What is expected
Your job is to set down the stretch of entries that opens with the line containing "brown ravitavi (no. 3 from left) => nothing" and closes with the line containing "nothing => white laganik (no. 1 from left)". Keep both end lines, copy each exactly, and add nothing.

BEGIN Material for this task

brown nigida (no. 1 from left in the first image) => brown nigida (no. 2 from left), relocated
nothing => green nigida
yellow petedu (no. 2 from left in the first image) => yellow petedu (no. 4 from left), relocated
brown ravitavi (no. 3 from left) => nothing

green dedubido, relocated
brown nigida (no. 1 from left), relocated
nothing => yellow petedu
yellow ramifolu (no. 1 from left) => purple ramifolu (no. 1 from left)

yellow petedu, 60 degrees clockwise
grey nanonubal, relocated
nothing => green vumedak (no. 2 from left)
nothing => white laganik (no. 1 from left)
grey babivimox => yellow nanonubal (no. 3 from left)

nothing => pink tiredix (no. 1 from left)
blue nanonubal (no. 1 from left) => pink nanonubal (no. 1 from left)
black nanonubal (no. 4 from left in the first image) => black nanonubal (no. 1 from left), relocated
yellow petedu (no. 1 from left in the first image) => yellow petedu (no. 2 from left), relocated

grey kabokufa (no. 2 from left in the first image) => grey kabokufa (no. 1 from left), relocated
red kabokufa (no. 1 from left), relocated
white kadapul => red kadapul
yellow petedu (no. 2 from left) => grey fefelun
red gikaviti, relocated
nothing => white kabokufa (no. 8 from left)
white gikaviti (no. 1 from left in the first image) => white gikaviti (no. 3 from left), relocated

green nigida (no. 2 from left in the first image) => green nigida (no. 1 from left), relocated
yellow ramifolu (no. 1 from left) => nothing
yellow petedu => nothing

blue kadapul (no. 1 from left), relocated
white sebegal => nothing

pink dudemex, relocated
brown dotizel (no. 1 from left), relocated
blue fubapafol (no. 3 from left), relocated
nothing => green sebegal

END Material for this task

Answer to the problem
brown ravitavi (no. 3 from left) => nothing

green dedubido, relocated
brown nigida (no. 1 from left), relocated
nothing => yellow petedu
yellow ramifolu (no. 1 from left) => purple ramifolu (no. 1 from left)

yellow petedu, 60 degrees clockwise
grey nanonubal, relocated
nothing => green vumedak (no. 2 from left)
nothing => white laganik (no. 1 from left)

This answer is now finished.